**WORK ITEM:**
The answer must consist only of the lines from the line with "PIR2 pin VCC: none -> 5V" to the line with "STEPPER pin IN3: D3 -> D5", both included, exactly as they stand below.

**INFORMATION PROVIDED:**
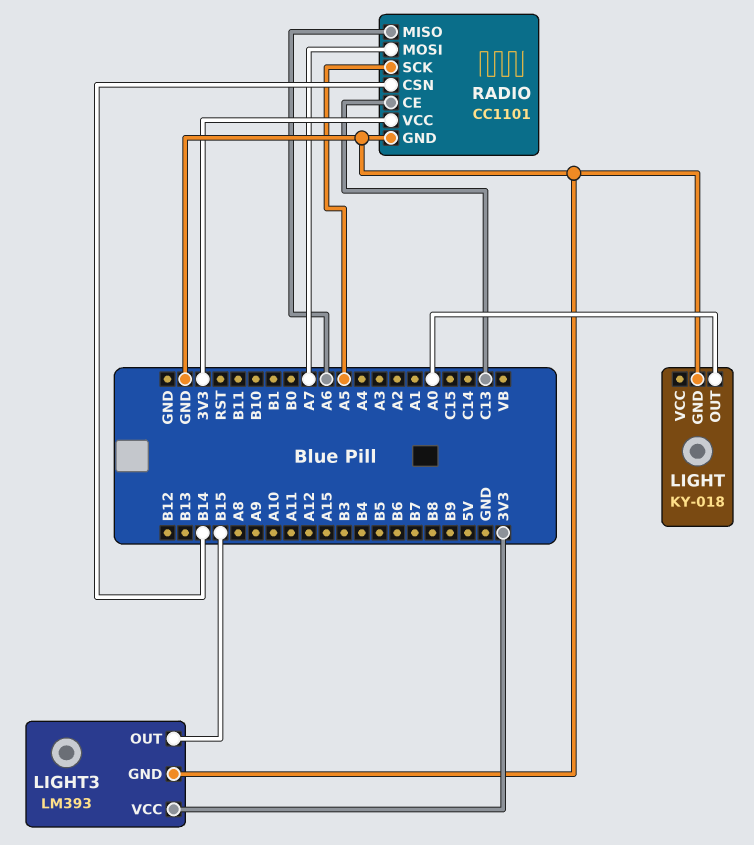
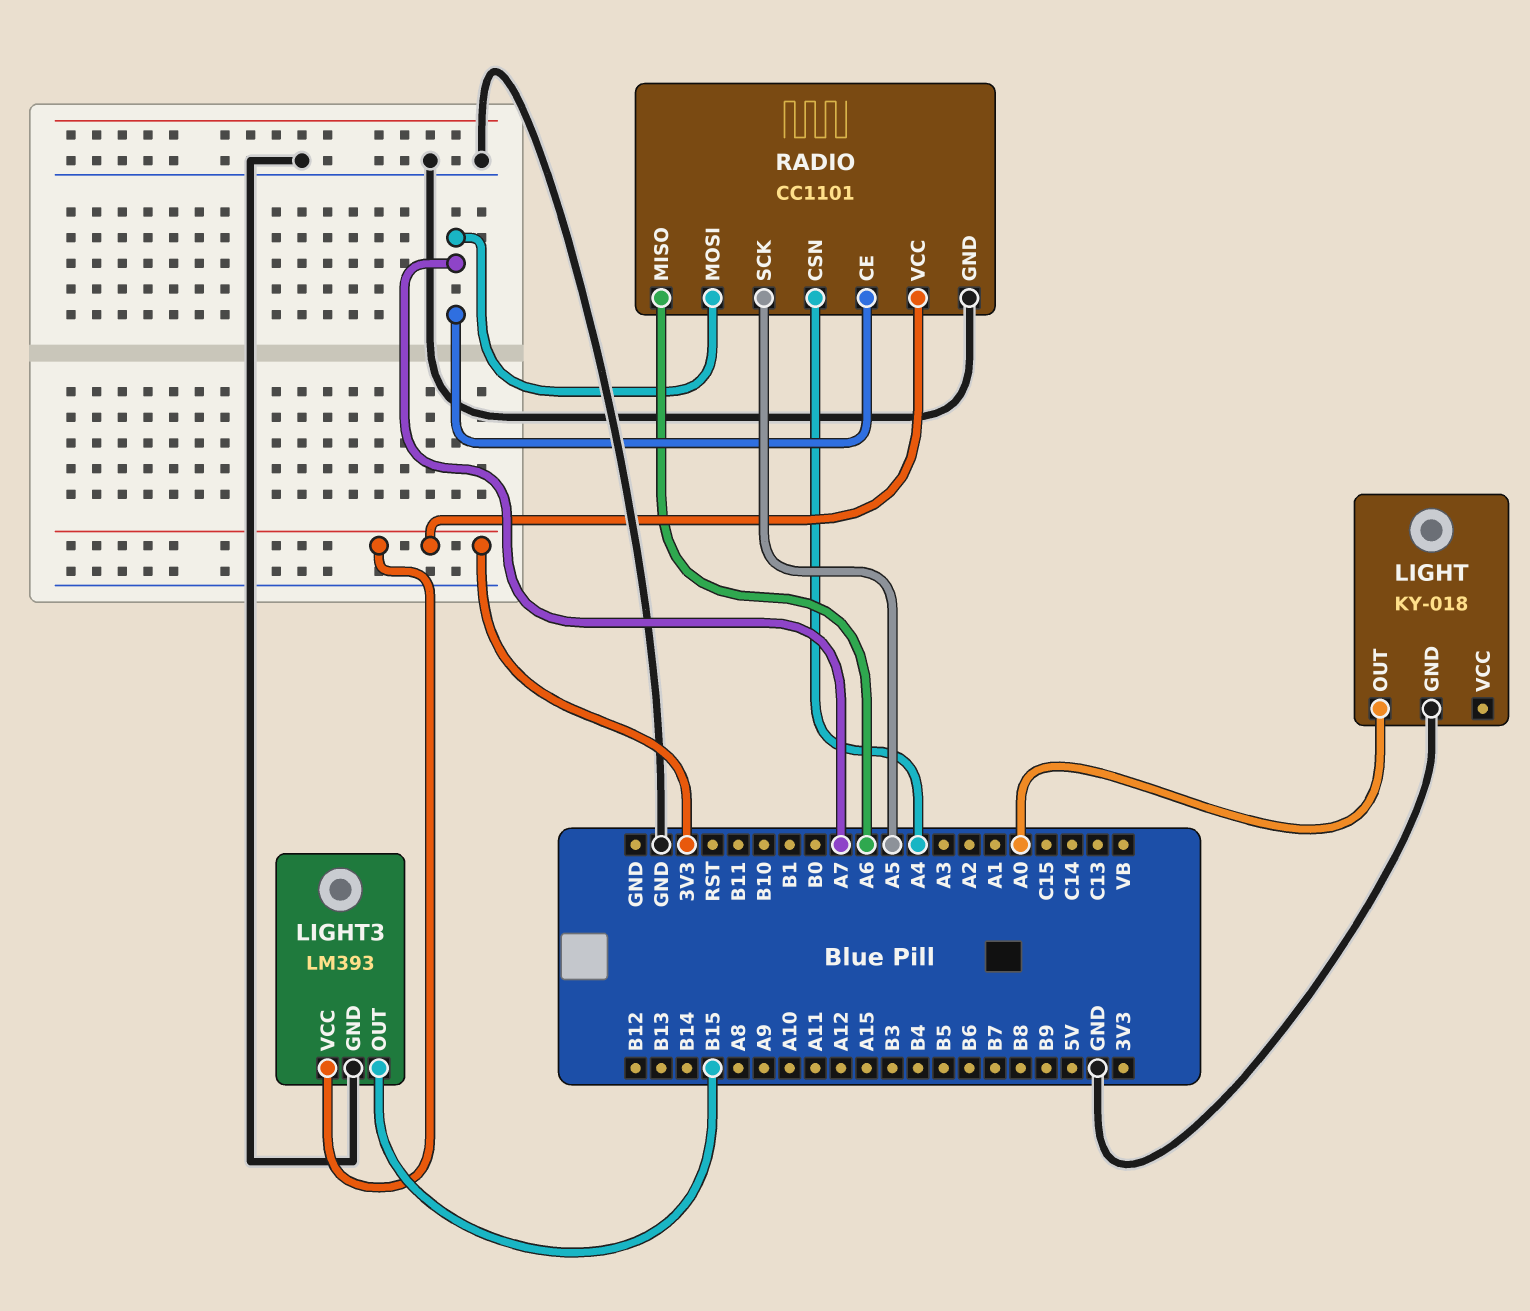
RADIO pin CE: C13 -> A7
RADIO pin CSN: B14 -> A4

--

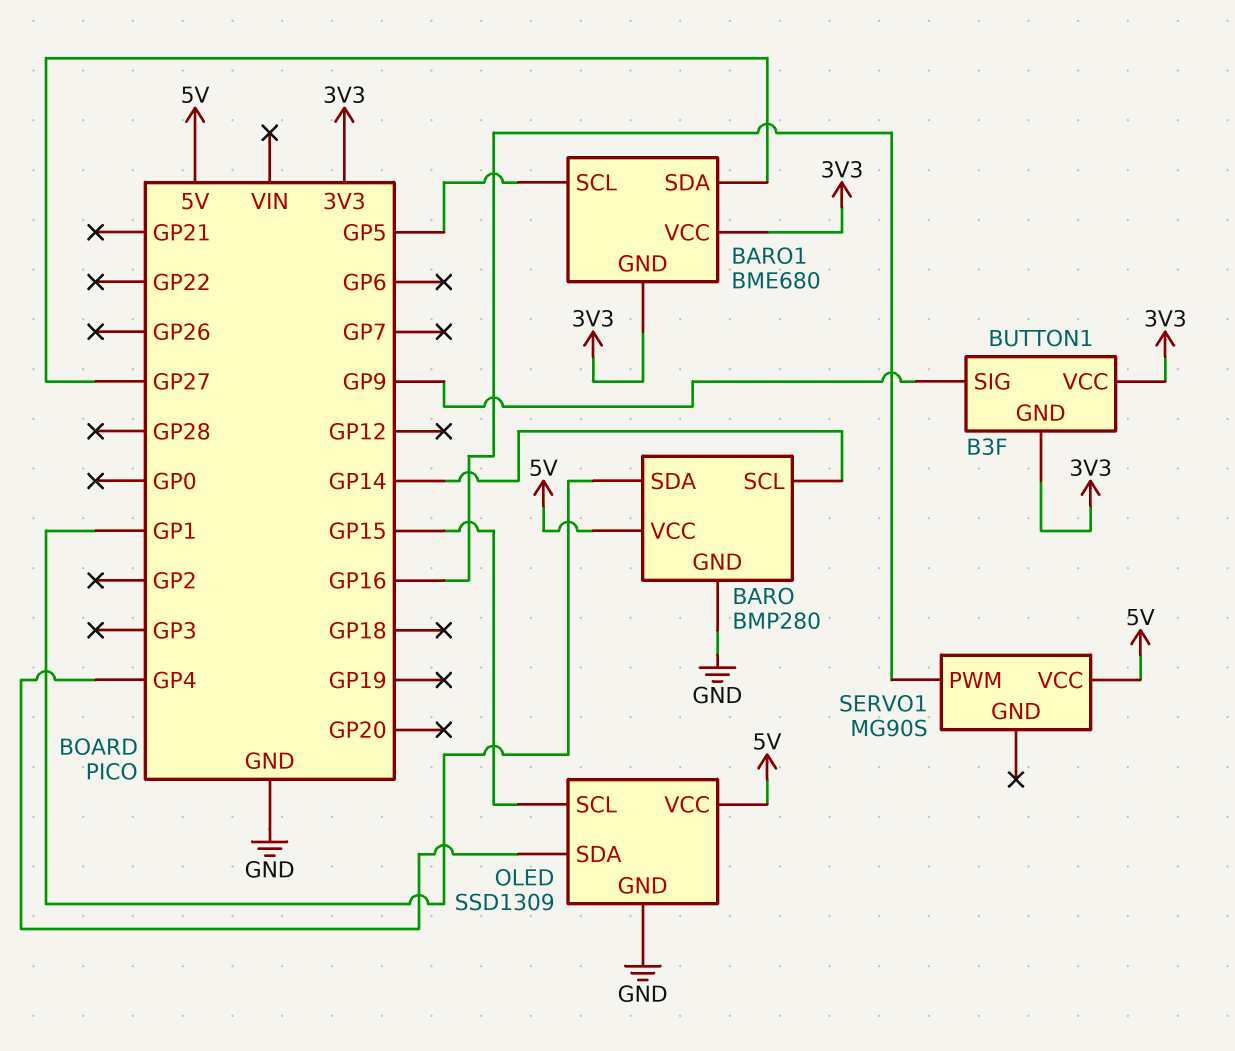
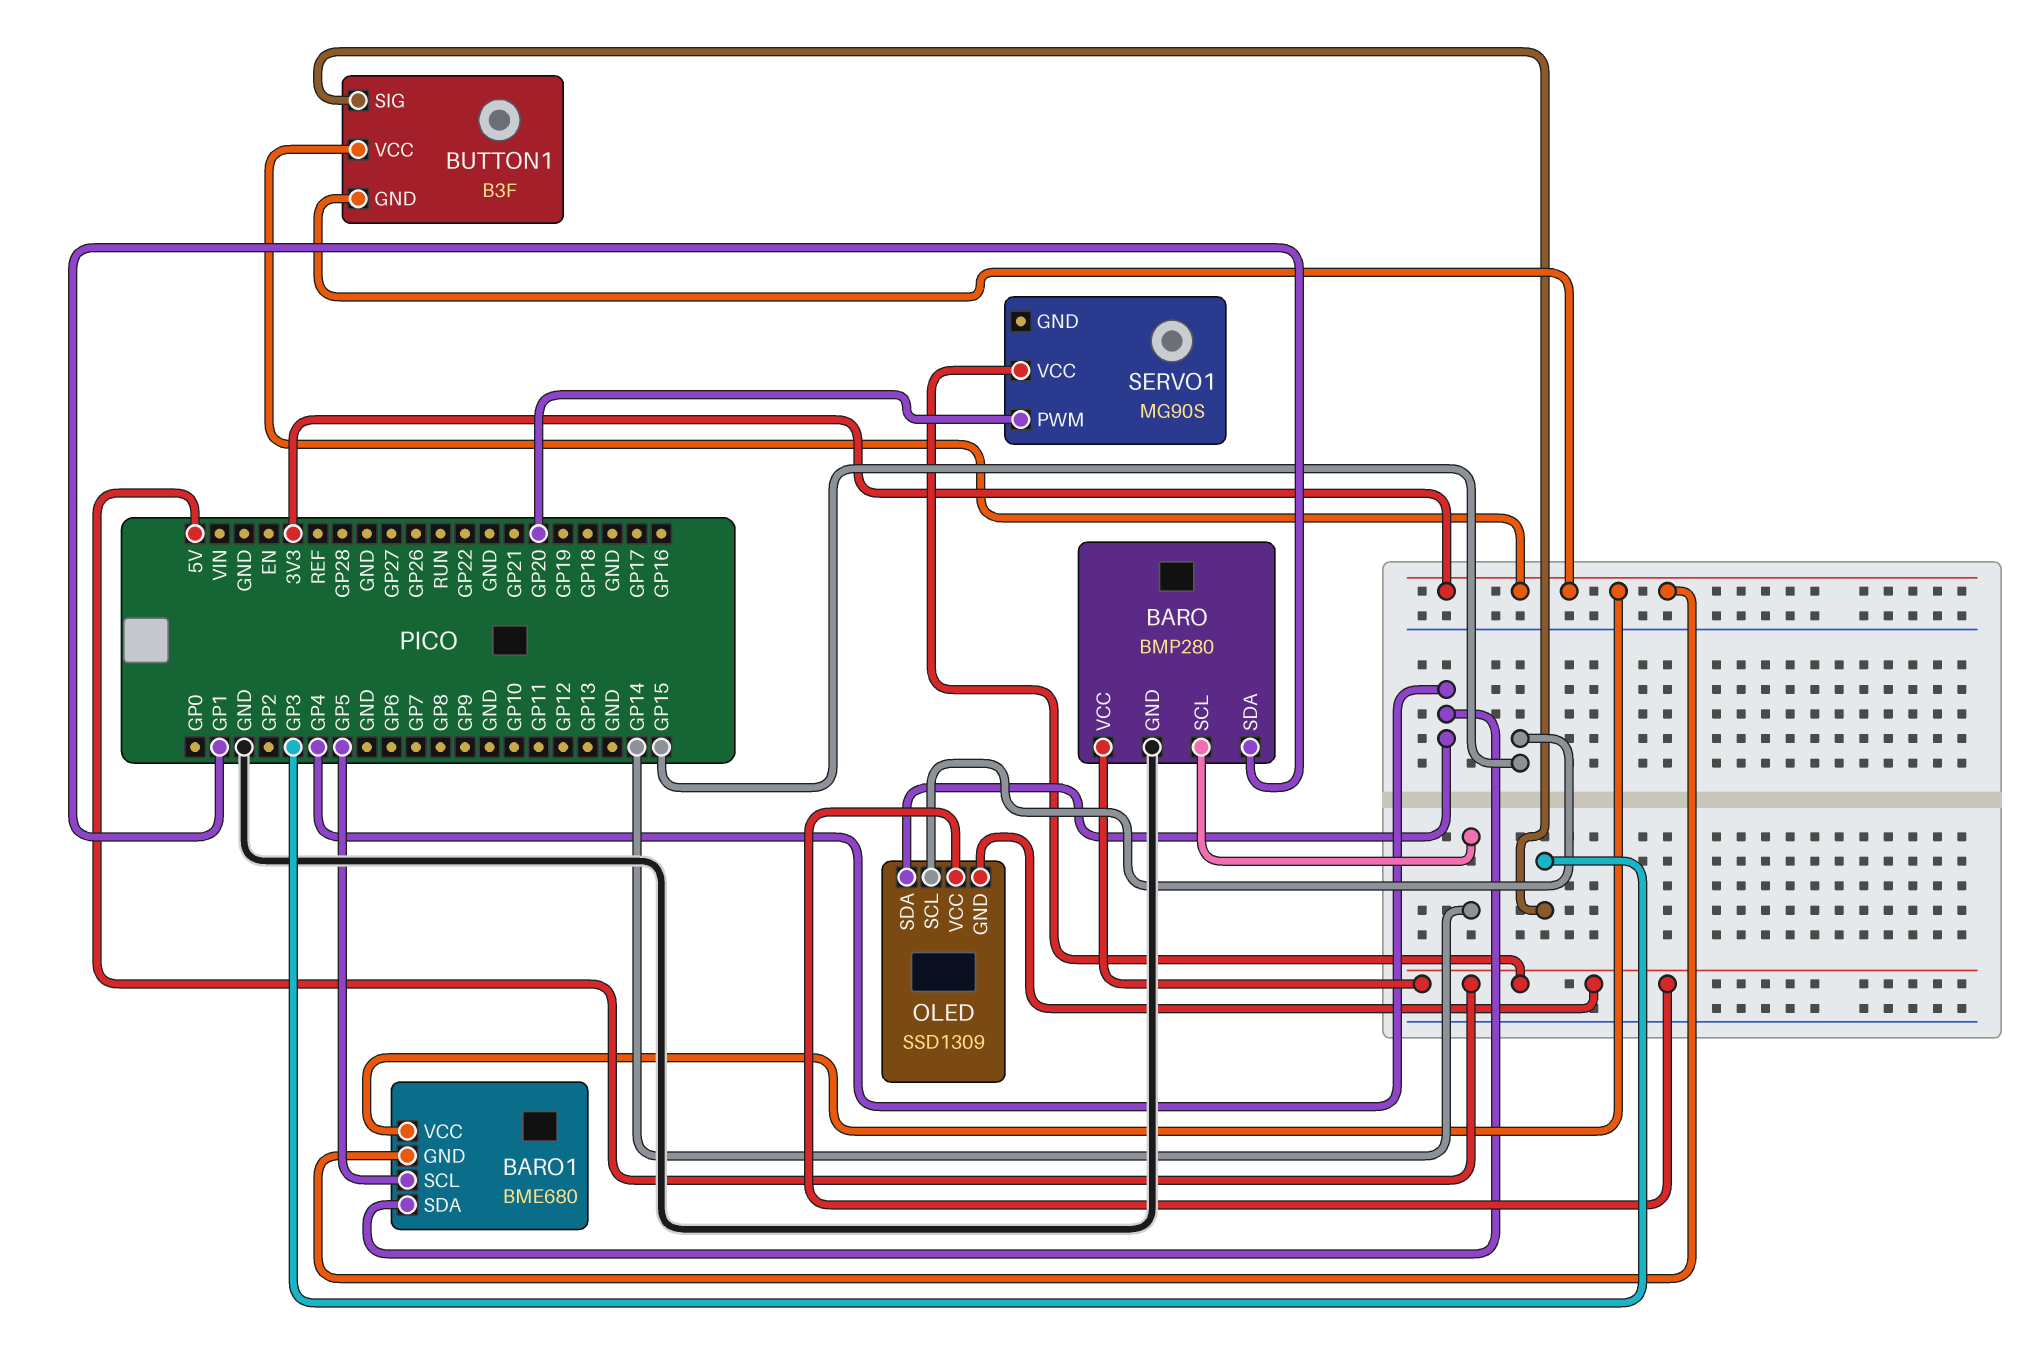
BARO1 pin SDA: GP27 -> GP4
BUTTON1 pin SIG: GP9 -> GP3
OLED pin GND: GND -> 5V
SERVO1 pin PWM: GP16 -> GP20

...

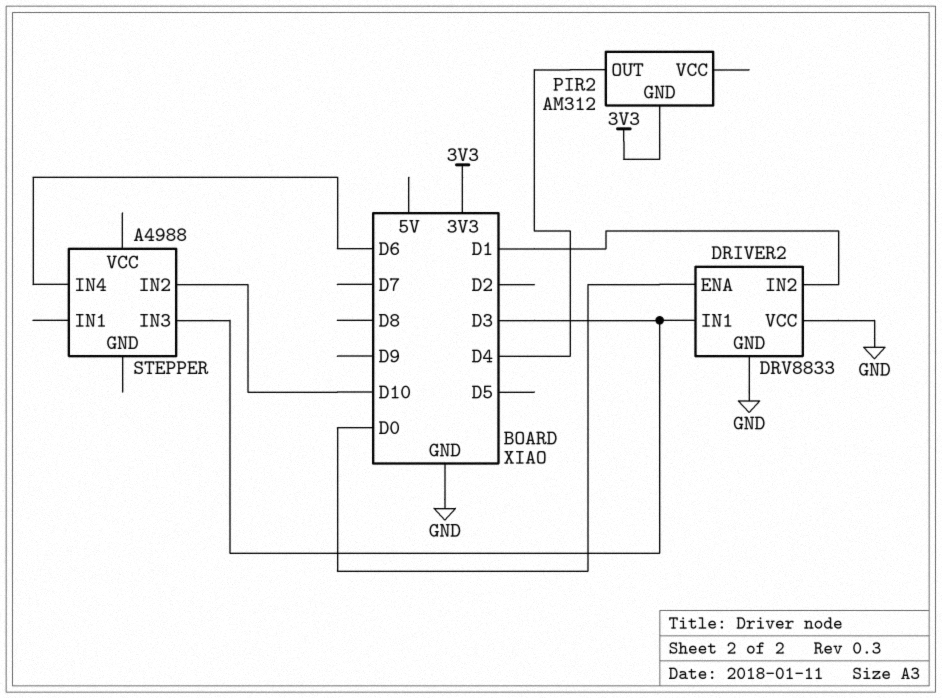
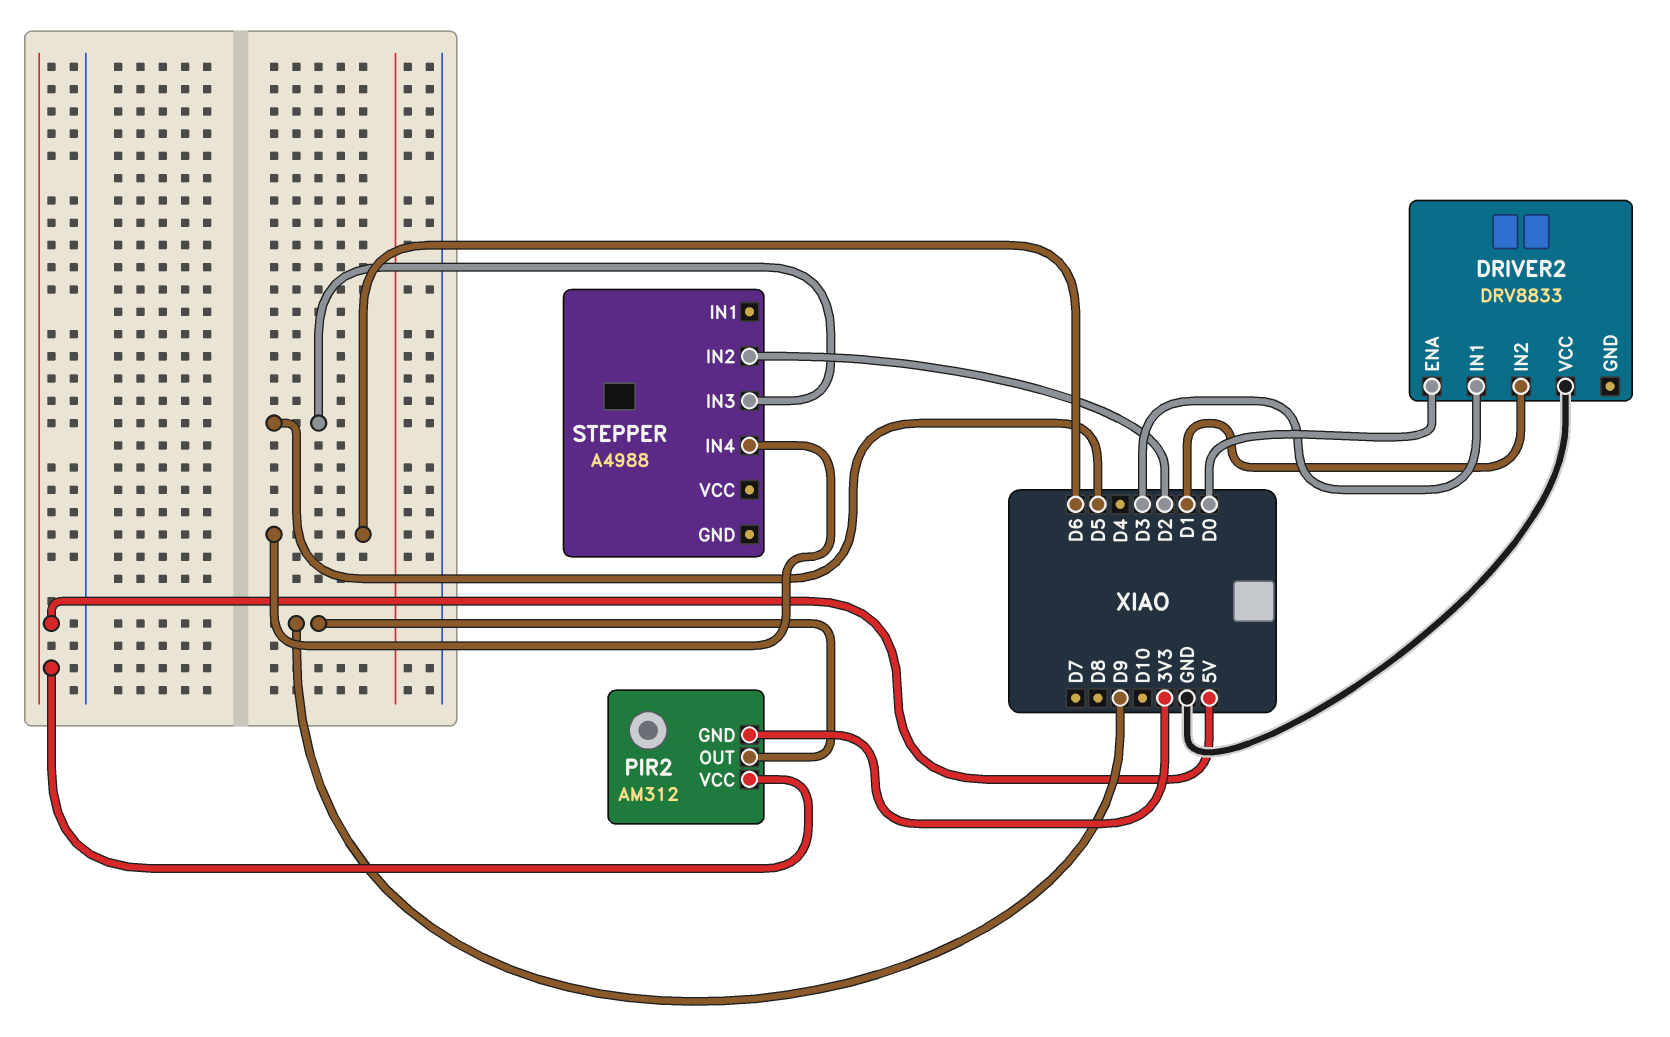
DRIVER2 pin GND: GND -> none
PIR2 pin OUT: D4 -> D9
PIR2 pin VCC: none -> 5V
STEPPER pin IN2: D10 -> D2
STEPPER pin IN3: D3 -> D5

**WRITTEN SOLUTION:**
PIR2 pin VCC: none -> 5V
STEPPER pin IN2: D10 -> D2
STEPPER pin IN3: D3 -> D5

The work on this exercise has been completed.